**Exercise directions**
Scan the listing below. Return every line containing the string "grey".

**Material provided**
------------
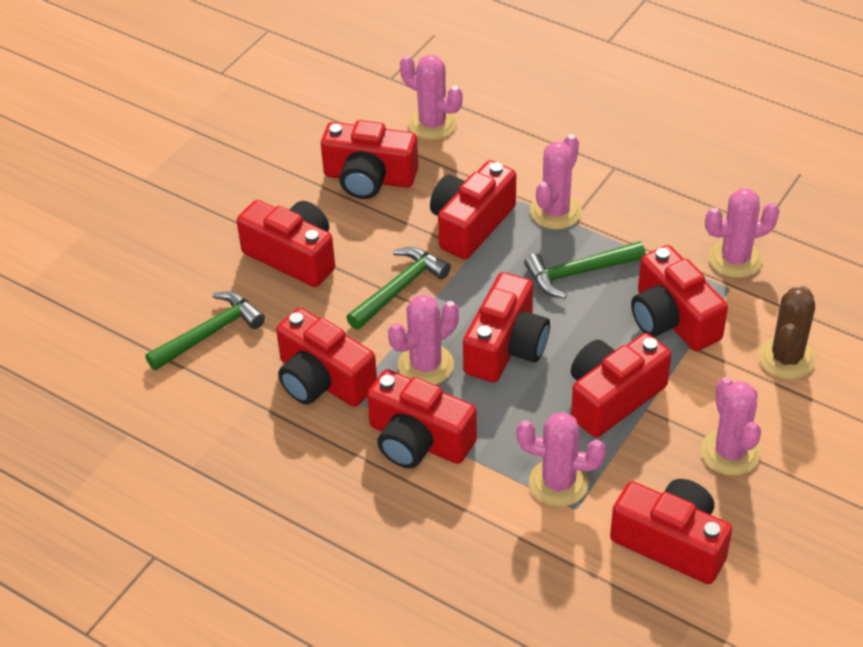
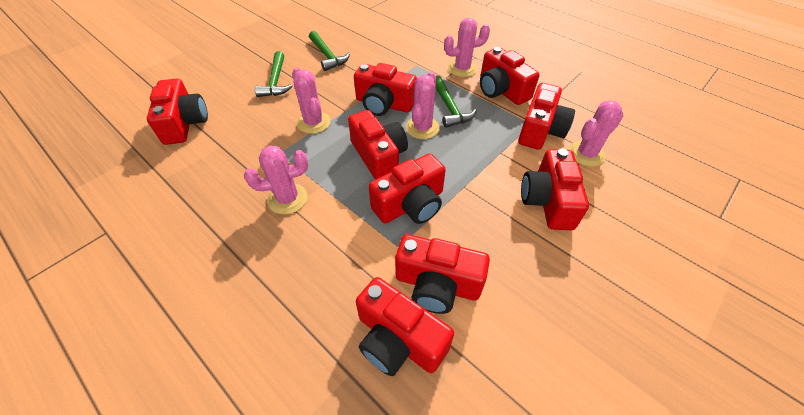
brown cactus: 1 -> 0
pink cactus: 6 -> 5

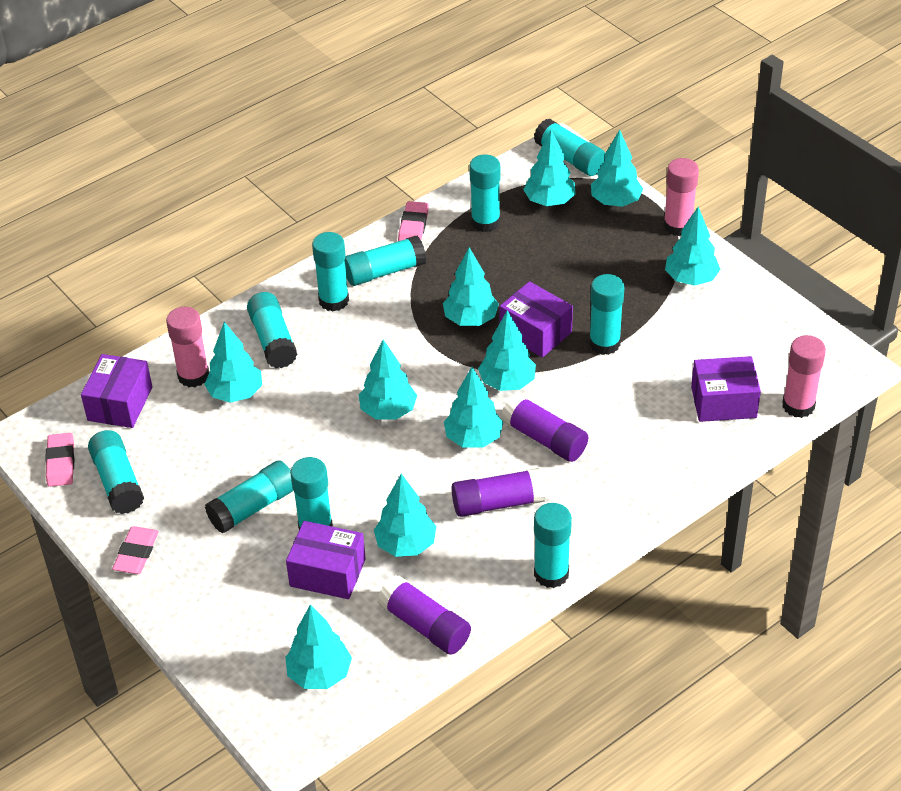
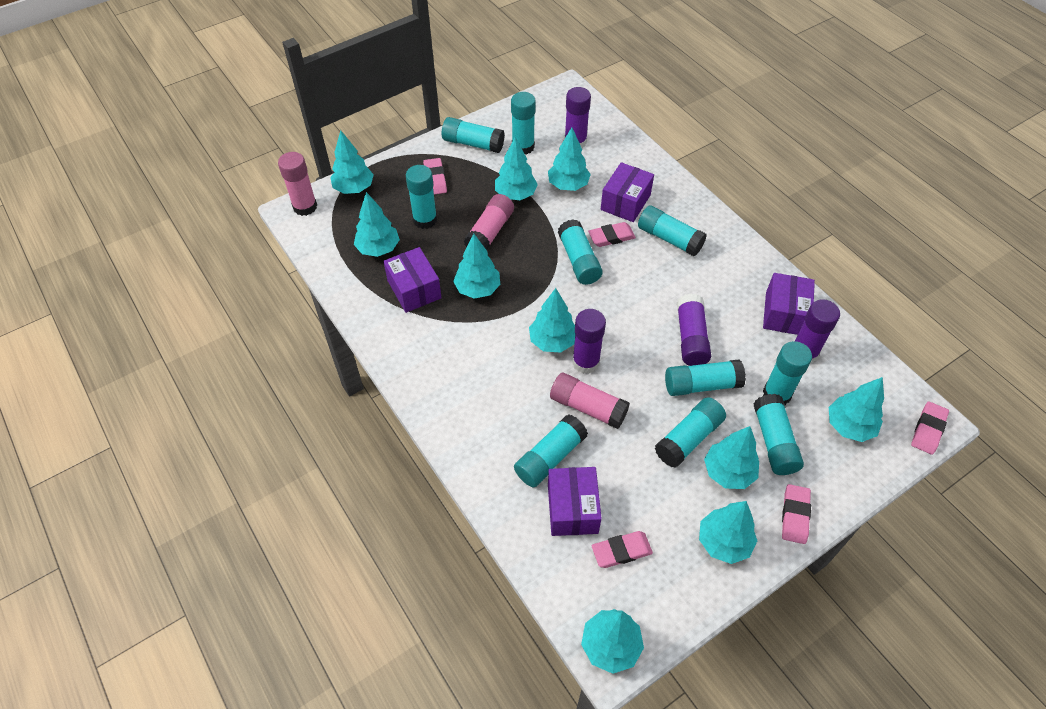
pink eraser: 3 -> 5
purple glue stick: 3 -> 4

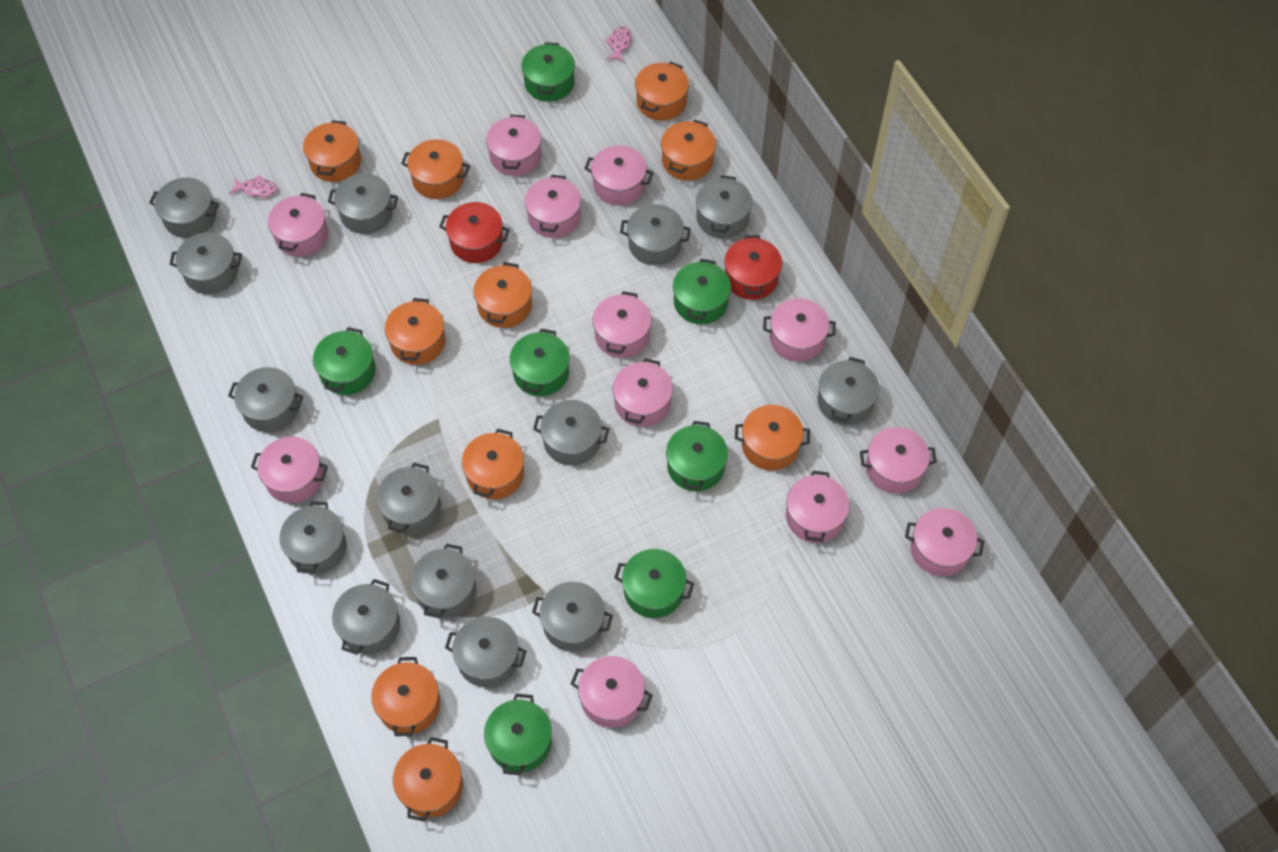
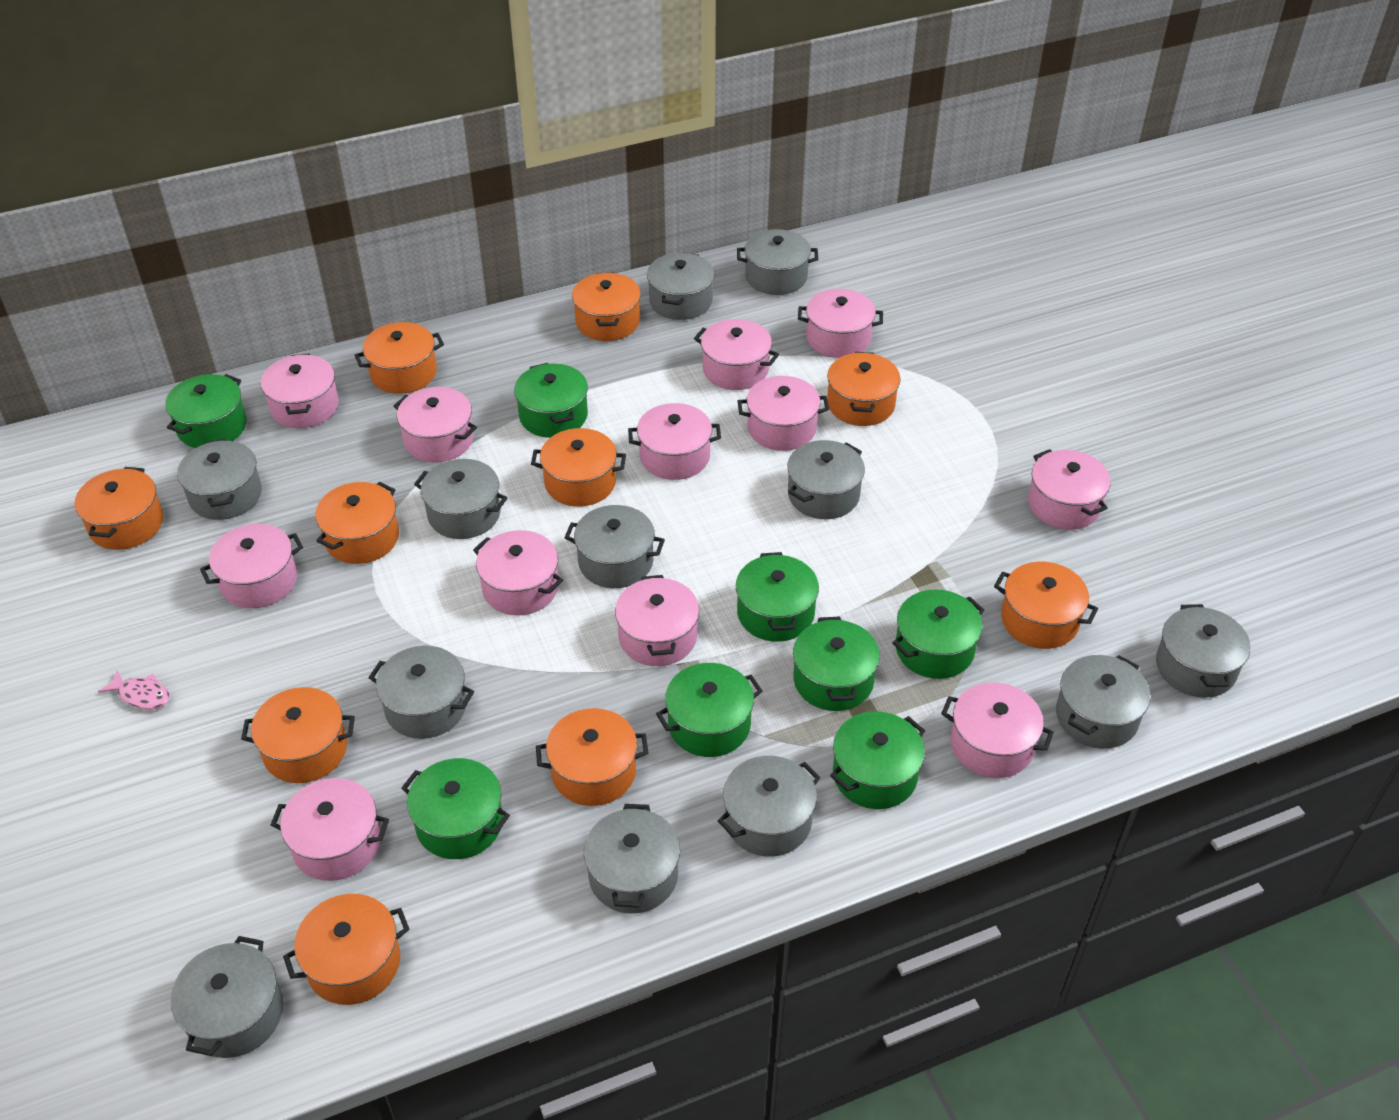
green pot: 7 -> 8
grey pot: 14 -> 12
pink fish: 2 -> 1
red pot: 2 -> 0

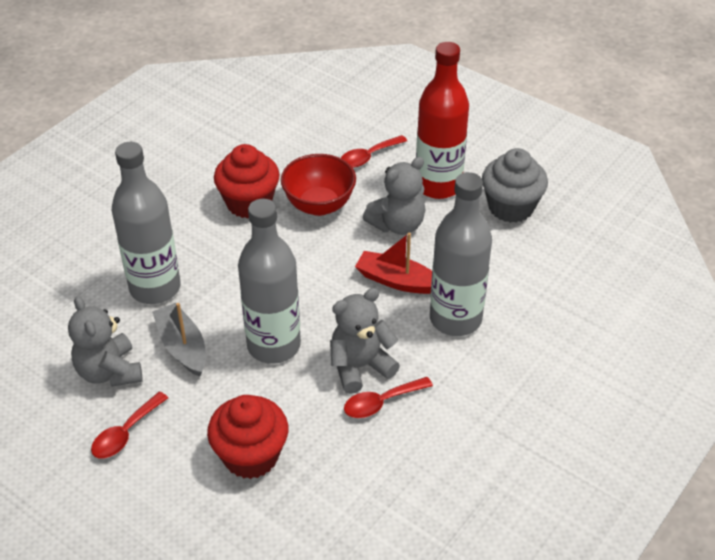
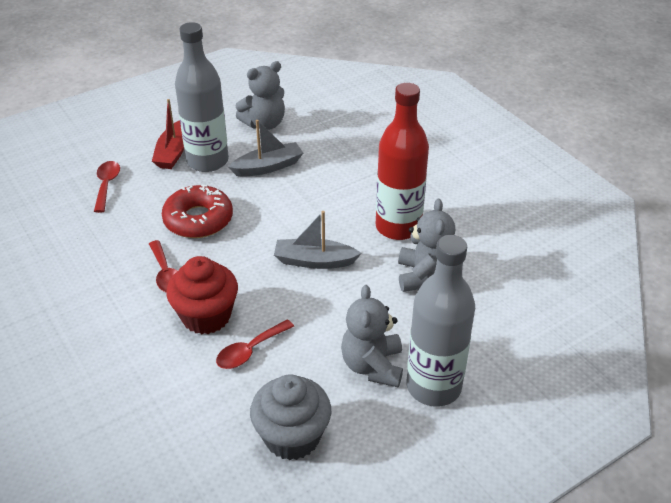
grey boat: 1 -> 2
grey bottle: 3 -> 2
red bowl: 1 -> 0
red cupcake: 2 -> 1
red donut: 0 -> 1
------------
**Exercise output**
grey pot: 14 -> 12
grey boat: 1 -> 2
grey bottle: 3 -> 2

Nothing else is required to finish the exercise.